• **What is expected**:
Once you have checked each line below for the word "DGND", give the number of lines that have it and nothing further.
[Opening Given data section]
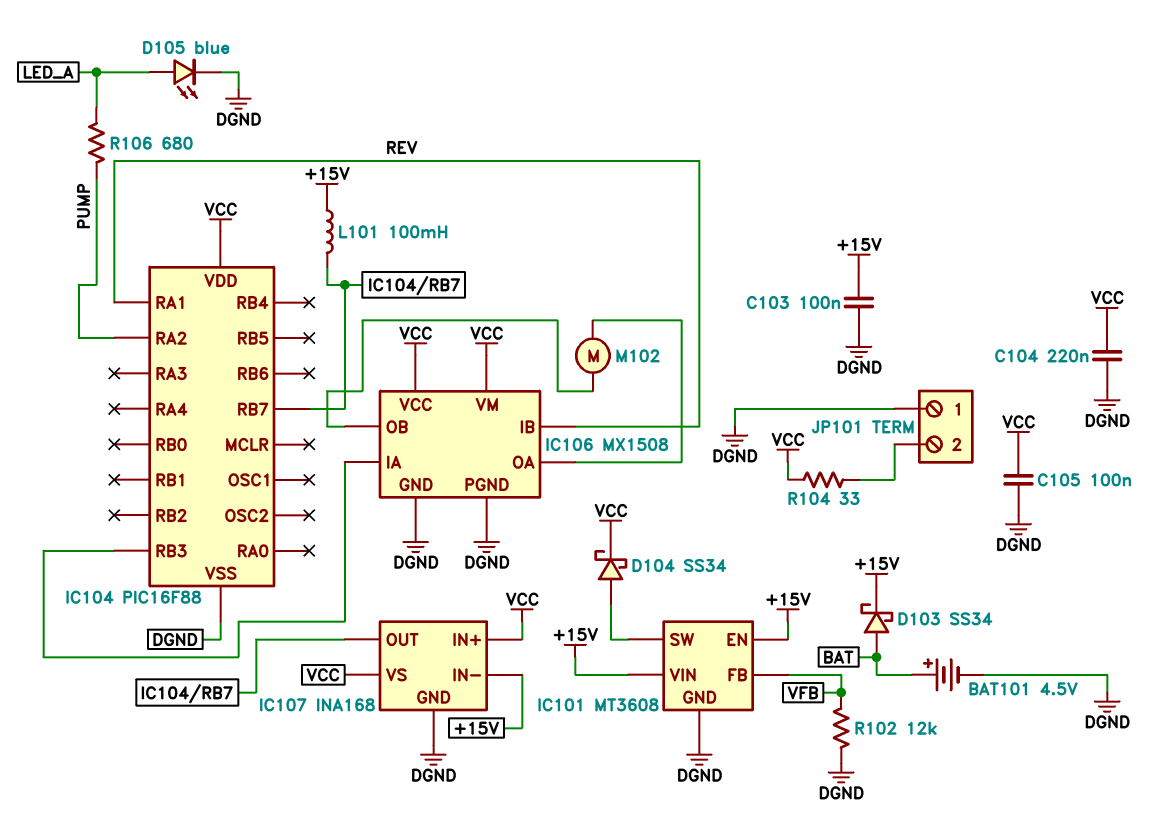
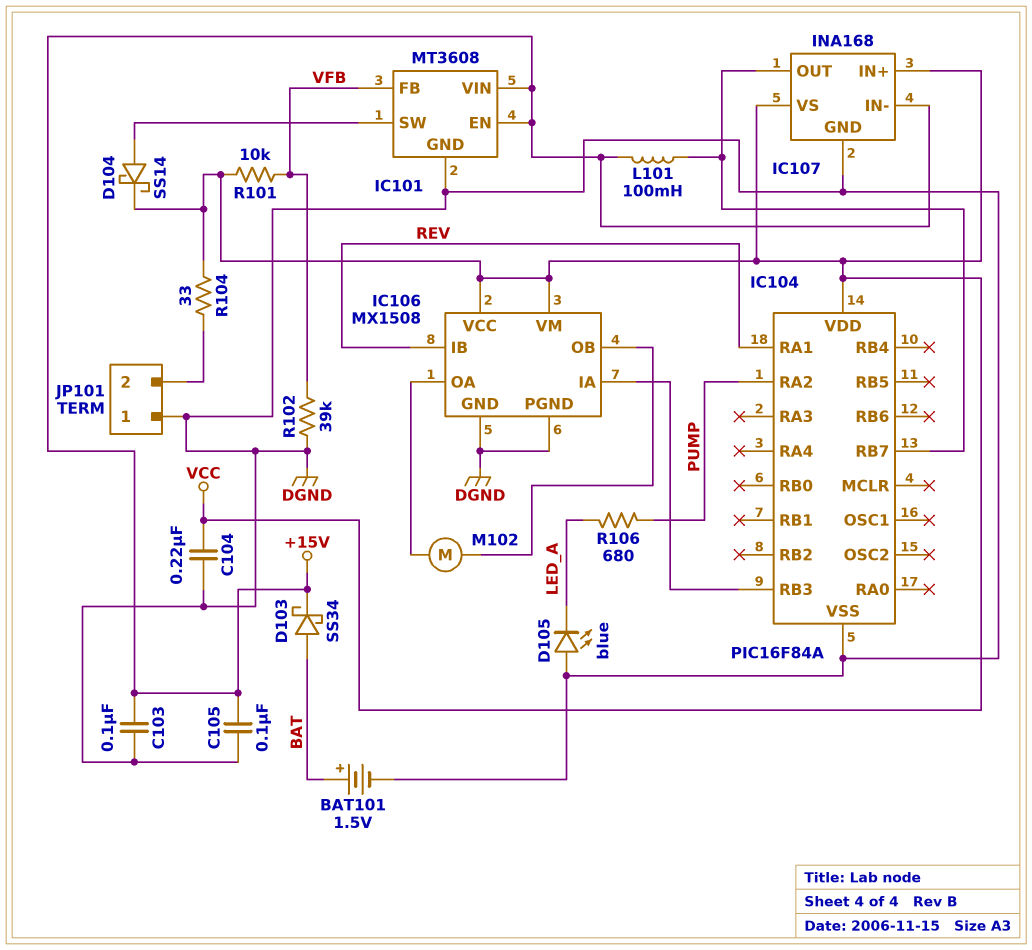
BAT101: 4.5V (plus BAT, minus DGND) -> 1.5V (plus BAT, minus DGND)
C105: 100nF (DGND, VCC) -> 100nF (+15V, DGND)
D104: schottky SS34 (A IC101/SW, K VCC) -> schottky SS14 (A IC101/SW, K VCC)
D105: LED blue (A LED_A, K DGND) -> LED blue (A DGND, K LED_A)
IC104: PIC16F88 -> PIC16F84A
R101: none -> 10k (VCC, VFB)
R102: 12k (DGND, VFB) -> 39k (DGND, VFB)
[Closing Given data section]
• **Completed task**:
4